Activity:
The word "moved" marks the lines to report; pull each of them from the listing.

Study material section start

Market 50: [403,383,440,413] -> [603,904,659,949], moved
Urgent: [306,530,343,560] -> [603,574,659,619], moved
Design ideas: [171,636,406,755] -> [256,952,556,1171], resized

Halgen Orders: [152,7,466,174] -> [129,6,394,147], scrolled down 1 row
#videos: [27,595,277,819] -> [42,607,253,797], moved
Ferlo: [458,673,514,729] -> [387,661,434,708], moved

Study material section end

Written answer:
Market 50: [403,383,440,413] -> [603,904,659,949], moved
Urgent: [306,530,343,560] -> [603,574,659,619], moved
#videos: [27,595,277,819] -> [42,607,253,797], moved
Ferlo: [458,673,514,729] -> [387,661,434,708], moved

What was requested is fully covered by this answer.